*** Block opens ***
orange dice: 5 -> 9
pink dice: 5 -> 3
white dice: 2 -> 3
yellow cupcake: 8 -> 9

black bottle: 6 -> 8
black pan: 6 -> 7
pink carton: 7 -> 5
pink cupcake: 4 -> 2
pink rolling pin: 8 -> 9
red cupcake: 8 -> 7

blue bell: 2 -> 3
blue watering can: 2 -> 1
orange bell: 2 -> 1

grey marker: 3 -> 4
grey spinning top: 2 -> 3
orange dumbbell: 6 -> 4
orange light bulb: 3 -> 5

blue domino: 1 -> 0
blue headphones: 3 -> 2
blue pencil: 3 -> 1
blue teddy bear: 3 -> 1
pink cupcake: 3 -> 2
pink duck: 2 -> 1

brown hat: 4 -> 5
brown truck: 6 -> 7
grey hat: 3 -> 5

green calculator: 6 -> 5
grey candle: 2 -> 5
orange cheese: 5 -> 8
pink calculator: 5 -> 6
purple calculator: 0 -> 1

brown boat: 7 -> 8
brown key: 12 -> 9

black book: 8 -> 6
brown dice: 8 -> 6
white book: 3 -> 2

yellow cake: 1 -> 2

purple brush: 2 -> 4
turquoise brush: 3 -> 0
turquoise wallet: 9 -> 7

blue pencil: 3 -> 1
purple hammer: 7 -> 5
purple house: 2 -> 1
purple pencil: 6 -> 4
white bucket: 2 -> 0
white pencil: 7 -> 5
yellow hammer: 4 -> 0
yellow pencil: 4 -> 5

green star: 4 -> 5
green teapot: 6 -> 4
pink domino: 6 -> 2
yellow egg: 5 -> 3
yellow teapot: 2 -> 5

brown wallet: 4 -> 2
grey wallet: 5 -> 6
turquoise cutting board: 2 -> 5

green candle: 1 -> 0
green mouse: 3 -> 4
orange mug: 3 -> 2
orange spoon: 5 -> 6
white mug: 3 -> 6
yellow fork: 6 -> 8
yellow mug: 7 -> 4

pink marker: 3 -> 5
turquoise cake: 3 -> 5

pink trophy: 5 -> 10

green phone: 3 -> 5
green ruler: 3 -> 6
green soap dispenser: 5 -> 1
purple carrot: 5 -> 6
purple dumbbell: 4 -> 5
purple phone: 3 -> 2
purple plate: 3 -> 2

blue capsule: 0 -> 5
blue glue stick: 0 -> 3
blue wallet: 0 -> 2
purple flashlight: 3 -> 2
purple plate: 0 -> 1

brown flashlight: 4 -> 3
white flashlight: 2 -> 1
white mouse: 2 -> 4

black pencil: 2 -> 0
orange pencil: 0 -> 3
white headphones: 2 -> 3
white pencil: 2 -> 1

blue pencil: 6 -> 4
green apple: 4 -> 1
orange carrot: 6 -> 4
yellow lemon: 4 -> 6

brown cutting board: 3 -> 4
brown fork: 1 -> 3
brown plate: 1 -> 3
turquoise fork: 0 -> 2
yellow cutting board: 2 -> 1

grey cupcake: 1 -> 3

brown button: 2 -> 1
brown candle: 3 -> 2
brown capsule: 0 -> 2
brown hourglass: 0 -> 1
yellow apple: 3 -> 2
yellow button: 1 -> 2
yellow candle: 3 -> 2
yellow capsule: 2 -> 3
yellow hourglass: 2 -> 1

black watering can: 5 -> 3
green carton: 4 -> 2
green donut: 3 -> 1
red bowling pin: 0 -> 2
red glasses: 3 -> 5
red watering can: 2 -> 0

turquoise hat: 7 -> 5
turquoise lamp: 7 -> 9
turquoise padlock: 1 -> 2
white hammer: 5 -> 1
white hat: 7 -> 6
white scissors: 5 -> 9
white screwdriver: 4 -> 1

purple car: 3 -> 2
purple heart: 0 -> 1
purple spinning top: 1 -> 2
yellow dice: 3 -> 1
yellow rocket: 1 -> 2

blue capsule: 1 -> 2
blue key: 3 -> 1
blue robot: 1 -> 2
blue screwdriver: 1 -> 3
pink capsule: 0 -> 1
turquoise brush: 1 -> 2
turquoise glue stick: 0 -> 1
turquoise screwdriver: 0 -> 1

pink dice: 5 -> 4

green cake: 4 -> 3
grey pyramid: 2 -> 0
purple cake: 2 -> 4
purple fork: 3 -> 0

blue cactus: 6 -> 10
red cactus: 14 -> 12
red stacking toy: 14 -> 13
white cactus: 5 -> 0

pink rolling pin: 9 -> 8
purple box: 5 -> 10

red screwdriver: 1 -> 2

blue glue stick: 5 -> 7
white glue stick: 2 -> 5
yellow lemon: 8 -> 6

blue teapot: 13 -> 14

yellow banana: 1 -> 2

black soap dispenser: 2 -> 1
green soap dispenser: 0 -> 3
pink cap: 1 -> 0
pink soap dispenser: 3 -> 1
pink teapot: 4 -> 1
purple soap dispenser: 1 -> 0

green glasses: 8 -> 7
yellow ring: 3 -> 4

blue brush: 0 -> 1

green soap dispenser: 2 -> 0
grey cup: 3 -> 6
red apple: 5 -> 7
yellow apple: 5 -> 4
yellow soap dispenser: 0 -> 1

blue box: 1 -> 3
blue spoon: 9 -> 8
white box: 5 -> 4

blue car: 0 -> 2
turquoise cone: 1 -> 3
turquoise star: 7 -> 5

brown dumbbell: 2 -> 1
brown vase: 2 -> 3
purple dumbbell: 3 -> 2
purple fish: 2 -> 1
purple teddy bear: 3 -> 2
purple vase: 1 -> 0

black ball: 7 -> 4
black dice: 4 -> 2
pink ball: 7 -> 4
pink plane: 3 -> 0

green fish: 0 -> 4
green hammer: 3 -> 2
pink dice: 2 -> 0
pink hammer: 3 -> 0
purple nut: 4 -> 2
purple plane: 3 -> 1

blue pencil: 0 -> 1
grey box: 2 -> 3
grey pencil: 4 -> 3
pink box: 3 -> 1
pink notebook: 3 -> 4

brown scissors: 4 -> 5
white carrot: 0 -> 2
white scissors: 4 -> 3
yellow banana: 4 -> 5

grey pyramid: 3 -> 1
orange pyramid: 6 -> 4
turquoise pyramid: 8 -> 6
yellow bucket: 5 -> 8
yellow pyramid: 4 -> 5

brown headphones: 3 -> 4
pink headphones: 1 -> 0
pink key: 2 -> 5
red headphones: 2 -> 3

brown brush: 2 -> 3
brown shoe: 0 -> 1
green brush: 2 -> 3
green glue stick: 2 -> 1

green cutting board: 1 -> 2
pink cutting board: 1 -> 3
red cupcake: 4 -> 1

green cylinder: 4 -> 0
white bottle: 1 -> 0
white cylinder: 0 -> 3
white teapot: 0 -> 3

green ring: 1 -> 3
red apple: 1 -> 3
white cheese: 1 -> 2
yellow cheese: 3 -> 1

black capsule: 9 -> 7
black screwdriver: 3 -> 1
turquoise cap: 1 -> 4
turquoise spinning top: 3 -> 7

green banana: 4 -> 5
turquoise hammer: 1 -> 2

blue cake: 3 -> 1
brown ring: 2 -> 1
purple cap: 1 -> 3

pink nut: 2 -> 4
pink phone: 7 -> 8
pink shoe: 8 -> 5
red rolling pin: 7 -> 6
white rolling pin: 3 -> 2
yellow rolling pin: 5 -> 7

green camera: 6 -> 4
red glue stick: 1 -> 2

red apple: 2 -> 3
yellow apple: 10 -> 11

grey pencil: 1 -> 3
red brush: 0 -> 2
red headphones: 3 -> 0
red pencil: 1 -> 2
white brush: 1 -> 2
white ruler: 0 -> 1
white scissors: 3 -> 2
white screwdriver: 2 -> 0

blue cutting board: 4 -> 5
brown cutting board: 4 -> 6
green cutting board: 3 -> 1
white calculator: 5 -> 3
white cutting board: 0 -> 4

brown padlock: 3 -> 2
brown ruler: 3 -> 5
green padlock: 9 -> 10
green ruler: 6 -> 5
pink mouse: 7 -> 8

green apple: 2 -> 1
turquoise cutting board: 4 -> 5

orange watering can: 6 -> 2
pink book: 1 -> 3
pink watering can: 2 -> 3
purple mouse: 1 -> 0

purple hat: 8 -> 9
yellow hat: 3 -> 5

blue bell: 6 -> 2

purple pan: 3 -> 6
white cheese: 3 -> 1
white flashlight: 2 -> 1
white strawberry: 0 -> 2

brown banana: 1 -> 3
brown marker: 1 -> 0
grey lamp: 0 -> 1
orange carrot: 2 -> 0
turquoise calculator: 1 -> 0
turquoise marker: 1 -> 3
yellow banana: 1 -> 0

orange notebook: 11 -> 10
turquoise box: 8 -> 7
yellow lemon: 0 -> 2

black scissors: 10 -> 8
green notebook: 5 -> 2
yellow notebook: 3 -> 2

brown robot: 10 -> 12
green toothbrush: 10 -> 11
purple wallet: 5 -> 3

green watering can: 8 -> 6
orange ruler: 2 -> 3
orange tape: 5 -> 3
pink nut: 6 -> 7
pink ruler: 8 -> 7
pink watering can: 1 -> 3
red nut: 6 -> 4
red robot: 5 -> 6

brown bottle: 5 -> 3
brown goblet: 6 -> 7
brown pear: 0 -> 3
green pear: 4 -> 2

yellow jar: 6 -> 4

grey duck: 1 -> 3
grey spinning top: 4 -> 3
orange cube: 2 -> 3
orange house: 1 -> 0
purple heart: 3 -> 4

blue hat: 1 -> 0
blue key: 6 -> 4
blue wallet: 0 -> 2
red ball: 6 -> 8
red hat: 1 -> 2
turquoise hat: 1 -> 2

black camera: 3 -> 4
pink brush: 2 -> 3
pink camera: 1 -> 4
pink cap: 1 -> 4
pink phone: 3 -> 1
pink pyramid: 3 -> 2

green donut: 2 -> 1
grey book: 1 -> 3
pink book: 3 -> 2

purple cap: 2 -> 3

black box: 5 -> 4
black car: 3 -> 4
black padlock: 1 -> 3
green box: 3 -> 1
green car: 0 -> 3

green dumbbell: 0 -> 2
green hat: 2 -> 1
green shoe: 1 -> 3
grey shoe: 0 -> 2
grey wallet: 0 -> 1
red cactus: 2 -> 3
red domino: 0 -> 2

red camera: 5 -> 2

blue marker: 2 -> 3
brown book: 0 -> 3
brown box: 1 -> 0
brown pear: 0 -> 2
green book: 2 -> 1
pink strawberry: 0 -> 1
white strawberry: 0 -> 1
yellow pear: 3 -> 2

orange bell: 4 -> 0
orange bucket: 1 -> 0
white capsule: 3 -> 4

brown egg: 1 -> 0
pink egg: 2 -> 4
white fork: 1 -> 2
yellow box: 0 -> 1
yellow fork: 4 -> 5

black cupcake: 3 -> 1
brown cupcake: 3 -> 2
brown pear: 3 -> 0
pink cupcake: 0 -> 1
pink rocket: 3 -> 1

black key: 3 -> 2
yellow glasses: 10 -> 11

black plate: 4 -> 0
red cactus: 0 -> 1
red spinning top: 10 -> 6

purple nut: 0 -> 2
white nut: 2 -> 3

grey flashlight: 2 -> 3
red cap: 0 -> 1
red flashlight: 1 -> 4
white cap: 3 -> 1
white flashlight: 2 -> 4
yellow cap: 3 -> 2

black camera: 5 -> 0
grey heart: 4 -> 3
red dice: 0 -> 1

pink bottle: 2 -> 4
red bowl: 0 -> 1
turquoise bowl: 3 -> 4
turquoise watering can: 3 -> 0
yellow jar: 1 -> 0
*** Block closes ***
- [Task details]
Pull every line holding "pear" out of the records.

- [Solution for this task]
brown pear: 0 -> 3
green pear: 4 -> 2
brown pear: 0 -> 2
yellow pear: 3 -> 2
brown pear: 3 -> 0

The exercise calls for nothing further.